• Work item:
Could you copy, word for word, only the lines from the one containing "pink brick F6:G6" through the last line of the records below, both included?

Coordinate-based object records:
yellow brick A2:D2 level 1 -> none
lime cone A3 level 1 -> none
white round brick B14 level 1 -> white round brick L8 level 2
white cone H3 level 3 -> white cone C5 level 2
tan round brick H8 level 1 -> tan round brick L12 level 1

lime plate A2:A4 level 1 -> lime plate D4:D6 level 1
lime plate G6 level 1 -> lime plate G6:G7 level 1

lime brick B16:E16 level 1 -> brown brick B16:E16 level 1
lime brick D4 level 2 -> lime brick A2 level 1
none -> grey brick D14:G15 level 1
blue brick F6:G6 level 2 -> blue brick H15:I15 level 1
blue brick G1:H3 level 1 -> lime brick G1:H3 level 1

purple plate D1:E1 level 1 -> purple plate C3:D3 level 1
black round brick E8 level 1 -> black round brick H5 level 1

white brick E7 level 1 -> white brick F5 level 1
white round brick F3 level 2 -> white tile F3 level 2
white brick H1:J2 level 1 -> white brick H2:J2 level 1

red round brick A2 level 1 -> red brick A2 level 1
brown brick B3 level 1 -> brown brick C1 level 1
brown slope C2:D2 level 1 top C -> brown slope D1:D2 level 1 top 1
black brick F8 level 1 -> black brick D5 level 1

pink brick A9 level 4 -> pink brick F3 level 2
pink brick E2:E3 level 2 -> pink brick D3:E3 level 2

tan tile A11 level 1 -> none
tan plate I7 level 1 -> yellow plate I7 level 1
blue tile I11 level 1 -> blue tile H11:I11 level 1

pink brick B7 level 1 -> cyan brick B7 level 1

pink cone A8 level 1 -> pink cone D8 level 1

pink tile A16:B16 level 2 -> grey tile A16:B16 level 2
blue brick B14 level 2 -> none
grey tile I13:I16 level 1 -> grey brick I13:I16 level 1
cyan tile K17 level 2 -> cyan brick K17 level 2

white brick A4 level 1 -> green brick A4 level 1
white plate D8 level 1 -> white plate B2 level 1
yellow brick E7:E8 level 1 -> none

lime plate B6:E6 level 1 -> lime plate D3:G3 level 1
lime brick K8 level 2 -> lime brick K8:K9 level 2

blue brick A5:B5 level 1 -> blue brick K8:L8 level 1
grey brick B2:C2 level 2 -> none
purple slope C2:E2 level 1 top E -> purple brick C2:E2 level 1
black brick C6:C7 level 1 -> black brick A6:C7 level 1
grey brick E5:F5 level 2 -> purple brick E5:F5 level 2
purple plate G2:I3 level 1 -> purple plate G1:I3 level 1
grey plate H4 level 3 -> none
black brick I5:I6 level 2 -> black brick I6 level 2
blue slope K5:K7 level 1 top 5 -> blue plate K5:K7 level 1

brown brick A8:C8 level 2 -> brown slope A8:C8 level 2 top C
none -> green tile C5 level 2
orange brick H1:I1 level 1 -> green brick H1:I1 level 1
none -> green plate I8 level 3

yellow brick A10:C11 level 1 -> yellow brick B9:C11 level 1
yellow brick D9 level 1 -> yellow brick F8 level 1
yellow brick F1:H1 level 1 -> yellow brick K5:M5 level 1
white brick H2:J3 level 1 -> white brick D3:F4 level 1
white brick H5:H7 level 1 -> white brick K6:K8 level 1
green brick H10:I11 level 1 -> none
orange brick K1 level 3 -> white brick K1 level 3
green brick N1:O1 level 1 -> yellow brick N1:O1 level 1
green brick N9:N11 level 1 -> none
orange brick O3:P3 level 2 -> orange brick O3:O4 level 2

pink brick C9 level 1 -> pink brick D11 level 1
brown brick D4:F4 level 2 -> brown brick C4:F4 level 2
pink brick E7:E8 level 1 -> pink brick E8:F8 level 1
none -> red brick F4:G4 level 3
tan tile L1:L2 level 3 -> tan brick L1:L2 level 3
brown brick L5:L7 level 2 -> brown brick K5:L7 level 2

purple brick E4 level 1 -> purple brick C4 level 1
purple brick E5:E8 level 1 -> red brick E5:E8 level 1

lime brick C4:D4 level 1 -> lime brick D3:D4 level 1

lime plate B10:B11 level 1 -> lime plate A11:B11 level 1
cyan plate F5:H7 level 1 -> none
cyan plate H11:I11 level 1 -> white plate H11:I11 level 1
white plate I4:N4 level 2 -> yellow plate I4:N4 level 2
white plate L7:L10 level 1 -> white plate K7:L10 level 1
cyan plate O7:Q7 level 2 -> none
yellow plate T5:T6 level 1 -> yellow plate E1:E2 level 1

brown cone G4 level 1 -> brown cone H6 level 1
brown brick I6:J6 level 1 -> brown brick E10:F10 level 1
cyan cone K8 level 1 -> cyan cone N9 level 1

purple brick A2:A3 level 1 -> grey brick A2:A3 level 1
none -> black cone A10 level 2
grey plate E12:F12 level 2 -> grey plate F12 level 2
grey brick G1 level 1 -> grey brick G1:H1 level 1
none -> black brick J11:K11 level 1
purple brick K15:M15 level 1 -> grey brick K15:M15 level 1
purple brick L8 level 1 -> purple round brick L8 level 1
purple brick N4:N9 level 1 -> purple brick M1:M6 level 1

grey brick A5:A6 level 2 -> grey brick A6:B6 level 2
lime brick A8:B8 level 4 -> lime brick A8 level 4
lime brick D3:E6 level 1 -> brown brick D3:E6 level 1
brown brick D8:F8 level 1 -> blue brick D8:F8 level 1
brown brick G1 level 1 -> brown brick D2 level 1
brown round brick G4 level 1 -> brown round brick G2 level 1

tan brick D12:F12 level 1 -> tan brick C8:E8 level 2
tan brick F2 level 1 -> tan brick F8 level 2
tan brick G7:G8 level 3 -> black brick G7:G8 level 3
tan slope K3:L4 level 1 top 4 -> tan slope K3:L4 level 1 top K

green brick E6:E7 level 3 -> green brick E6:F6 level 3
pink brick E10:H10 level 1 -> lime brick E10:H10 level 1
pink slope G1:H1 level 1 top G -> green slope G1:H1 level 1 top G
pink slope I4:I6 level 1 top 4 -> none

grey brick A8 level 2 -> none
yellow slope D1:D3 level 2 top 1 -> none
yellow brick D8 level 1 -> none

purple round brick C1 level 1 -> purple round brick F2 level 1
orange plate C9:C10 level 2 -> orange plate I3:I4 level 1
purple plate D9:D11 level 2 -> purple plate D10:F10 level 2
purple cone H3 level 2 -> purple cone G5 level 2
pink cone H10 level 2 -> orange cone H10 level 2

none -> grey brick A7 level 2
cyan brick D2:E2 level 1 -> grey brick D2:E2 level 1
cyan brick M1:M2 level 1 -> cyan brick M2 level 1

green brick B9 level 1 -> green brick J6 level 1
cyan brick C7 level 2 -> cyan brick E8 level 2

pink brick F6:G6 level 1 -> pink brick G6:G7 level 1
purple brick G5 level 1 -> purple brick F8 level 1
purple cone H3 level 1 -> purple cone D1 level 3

• Answer below:
pink brick F6:G6 level 1 -> pink brick G6:G7 level 1
purple brick G5 level 1 -> purple brick F8 level 1
purple cone H3 level 1 -> purple cone D1 level 3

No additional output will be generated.